◆ ASSIGNED TASK
Locate, in the data below, the line that contains "R214: 22 (GND, N_12) -> 150 (GND, N_12)" and the line that contains "R15: 1.8k (SIG13, SIG25)"; reproduce exactly those two lines and every line between them, nothing more.

◆ THE DATA
--- START ---
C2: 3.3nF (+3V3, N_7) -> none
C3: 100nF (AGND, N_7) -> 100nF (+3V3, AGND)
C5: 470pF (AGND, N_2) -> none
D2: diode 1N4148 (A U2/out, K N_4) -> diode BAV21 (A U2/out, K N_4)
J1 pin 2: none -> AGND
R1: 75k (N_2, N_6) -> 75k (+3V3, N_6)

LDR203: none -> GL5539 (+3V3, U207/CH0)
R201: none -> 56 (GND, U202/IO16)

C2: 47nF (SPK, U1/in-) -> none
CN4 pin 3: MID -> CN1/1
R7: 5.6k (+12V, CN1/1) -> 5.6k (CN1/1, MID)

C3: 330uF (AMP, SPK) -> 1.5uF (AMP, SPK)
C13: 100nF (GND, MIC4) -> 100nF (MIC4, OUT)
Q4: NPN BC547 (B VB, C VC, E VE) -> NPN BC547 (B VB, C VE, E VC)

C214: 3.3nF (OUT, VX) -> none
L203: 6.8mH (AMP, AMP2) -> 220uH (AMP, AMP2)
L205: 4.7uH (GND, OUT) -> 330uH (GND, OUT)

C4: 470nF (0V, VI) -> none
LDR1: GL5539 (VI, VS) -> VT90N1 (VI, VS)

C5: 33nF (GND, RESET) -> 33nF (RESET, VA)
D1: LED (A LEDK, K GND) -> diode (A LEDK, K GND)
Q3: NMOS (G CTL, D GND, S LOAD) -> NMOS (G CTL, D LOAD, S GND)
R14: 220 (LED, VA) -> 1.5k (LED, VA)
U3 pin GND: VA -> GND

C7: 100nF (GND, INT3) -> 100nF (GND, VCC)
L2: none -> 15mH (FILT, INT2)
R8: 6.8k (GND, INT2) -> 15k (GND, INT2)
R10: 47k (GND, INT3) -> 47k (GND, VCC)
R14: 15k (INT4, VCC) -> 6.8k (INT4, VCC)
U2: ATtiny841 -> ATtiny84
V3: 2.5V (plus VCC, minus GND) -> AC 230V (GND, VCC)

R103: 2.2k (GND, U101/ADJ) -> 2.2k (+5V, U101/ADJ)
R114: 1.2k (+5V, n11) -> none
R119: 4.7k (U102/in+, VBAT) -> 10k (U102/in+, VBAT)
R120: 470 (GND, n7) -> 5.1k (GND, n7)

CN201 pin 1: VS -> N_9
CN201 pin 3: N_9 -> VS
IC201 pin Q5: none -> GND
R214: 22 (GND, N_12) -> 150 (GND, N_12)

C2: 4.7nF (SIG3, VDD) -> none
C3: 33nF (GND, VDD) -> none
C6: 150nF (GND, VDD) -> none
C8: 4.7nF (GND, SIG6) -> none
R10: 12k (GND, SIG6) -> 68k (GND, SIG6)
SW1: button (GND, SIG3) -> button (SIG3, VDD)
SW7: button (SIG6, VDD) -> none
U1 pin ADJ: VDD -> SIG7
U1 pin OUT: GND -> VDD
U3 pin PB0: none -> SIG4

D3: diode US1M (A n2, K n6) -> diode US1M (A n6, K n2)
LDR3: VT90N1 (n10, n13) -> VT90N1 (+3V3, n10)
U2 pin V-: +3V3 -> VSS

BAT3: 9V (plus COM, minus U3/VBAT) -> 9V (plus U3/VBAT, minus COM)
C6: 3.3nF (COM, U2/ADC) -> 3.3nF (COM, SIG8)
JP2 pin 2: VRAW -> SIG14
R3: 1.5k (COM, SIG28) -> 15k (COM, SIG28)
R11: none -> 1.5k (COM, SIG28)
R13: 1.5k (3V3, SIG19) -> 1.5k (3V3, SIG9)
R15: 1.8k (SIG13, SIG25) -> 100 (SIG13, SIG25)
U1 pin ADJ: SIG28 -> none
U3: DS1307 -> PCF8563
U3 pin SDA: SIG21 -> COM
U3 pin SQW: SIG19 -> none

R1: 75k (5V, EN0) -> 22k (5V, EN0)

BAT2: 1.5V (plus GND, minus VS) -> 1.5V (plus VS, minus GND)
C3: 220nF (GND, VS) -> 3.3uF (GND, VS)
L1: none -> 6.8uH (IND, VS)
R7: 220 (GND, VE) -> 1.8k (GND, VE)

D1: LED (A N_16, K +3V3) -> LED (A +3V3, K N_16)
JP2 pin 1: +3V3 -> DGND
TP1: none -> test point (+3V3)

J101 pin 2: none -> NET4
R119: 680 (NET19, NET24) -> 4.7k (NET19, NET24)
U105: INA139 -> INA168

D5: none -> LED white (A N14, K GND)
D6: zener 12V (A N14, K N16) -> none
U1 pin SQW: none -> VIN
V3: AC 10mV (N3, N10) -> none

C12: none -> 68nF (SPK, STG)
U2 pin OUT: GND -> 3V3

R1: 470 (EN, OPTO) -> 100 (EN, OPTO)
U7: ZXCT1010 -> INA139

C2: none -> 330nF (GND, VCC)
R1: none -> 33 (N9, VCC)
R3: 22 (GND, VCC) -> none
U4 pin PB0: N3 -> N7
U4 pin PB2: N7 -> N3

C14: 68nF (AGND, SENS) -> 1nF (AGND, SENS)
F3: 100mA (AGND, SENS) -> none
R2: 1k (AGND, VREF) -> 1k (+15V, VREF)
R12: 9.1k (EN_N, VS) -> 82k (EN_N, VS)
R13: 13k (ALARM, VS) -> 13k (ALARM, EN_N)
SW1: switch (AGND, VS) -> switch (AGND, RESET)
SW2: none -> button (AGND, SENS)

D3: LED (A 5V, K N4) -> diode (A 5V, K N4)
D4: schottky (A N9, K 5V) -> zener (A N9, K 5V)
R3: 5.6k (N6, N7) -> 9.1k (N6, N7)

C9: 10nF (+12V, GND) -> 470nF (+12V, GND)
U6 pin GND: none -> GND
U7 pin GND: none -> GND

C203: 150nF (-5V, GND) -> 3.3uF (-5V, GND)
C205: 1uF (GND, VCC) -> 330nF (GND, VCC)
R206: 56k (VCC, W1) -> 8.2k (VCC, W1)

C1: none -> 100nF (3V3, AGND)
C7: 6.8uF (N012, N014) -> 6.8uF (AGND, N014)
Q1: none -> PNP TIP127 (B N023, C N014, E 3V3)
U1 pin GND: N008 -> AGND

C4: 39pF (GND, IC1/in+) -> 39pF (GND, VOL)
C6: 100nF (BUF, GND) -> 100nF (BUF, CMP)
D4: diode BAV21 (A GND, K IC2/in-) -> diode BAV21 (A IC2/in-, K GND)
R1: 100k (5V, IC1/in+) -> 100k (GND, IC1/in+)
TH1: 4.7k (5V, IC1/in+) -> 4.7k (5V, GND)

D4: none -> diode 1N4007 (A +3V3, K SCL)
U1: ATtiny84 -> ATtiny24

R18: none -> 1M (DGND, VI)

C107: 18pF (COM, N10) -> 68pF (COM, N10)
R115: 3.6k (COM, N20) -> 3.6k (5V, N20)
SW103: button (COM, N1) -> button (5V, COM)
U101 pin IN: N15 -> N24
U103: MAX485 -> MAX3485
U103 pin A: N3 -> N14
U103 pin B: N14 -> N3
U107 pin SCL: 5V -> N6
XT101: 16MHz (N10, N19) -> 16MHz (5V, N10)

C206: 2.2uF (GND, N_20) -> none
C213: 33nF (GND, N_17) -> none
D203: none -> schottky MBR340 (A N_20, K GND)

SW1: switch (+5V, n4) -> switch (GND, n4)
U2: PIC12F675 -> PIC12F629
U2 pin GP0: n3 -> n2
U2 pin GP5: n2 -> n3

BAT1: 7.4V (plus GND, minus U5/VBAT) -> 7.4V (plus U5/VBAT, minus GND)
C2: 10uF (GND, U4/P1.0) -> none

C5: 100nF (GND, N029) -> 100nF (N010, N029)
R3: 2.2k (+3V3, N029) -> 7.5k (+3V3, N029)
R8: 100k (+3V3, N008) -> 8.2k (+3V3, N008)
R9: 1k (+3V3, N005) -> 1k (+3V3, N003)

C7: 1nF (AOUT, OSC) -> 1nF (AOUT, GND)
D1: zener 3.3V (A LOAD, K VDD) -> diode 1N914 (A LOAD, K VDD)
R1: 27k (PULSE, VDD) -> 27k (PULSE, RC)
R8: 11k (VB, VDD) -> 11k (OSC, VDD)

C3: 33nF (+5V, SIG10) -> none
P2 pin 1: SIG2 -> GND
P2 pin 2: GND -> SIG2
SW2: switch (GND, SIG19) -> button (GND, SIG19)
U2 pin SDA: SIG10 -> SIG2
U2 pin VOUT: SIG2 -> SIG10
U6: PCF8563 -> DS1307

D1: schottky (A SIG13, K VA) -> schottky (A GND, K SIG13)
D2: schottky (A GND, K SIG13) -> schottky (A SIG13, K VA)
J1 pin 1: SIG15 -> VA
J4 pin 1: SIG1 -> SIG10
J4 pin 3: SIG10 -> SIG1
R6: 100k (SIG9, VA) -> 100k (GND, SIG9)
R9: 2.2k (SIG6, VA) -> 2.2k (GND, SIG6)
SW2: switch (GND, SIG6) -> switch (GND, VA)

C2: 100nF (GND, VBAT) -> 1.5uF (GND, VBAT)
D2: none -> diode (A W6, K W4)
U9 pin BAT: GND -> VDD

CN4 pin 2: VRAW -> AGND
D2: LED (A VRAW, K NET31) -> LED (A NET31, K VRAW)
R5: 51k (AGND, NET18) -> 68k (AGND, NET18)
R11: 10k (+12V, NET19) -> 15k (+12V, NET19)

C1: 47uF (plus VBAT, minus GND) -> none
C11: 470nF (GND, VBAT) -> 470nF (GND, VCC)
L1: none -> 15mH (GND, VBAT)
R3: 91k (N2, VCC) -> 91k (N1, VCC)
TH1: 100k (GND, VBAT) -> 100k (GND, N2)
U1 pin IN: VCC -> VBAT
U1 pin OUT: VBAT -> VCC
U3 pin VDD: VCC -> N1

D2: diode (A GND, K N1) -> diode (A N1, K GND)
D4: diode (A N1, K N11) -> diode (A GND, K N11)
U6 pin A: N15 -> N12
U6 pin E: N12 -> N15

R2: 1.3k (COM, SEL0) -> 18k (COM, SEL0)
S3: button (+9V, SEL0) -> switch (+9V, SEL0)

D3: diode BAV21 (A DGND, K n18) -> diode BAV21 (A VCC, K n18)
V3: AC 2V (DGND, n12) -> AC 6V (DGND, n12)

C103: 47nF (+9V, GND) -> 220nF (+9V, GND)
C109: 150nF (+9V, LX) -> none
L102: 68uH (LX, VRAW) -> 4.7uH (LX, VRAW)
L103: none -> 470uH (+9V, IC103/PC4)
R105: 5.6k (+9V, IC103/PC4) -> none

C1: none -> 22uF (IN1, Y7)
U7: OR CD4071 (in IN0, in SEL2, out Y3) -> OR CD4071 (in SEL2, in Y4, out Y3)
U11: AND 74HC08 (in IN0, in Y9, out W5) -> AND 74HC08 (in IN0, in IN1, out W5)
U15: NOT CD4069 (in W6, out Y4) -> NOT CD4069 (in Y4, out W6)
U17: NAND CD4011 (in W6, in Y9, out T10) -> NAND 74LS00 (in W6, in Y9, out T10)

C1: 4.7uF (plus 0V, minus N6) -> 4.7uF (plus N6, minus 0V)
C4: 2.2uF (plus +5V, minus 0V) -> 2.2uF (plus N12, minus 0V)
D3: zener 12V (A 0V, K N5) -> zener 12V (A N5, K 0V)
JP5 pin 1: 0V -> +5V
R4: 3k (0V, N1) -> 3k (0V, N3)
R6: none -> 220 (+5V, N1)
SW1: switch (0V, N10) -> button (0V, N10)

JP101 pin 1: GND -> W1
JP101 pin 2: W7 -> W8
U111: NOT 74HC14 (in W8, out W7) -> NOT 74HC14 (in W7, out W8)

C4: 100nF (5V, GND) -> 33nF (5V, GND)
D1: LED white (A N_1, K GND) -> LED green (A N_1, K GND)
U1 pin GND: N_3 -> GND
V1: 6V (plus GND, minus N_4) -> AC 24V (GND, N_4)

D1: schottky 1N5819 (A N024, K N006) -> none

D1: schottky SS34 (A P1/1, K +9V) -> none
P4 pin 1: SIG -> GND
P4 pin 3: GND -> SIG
--- END ---
◆ SOLUTION TO THE PROBLEM
R214: 22 (GND, N_12) -> 150 (GND, N_12)

C2: 4.7nF (SIG3, VDD) -> none
C3: 33nF (GND, VDD) -> none
C6: 150nF (GND, VDD) -> none
C8: 4.7nF (GND, SIG6) -> none
R10: 12k (GND, SIG6) -> 68k (GND, SIG6)
SW1: button (GND, SIG3) -> button (SIG3, VDD)
SW7: button (SIG6, VDD) -> none
U1 pin ADJ: VDD -> SIG7
U1 pin OUT: GND -> VDD
U3 pin PB0: none -> SIG4

D3: diode US1M (A n2, K n6) -> diode US1M (A n6, K n2)
LDR3: VT90N1 (n10, n13) -> VT90N1 (+3V3, n10)
U2 pin V-: +3V3 -> VSS

BAT3: 9V (plus COM, minus U3/VBAT) -> 9V (plus U3/VBAT, minus COM)
C6: 3.3nF (COM, U2/ADC) -> 3.3nF (COM, SIG8)
JP2 pin 2: VRAW -> SIG14
R3: 1.5k (COM, SIG28) -> 15k (COM, SIG28)
R11: none -> 1.5k (COM, SIG28)
R13: 1.5k (3V3, SIG19) -> 1.5k (3V3, SIG9)
R15: 1.8k (SIG13, SIG25) -> 100 (SIG13, SIG25)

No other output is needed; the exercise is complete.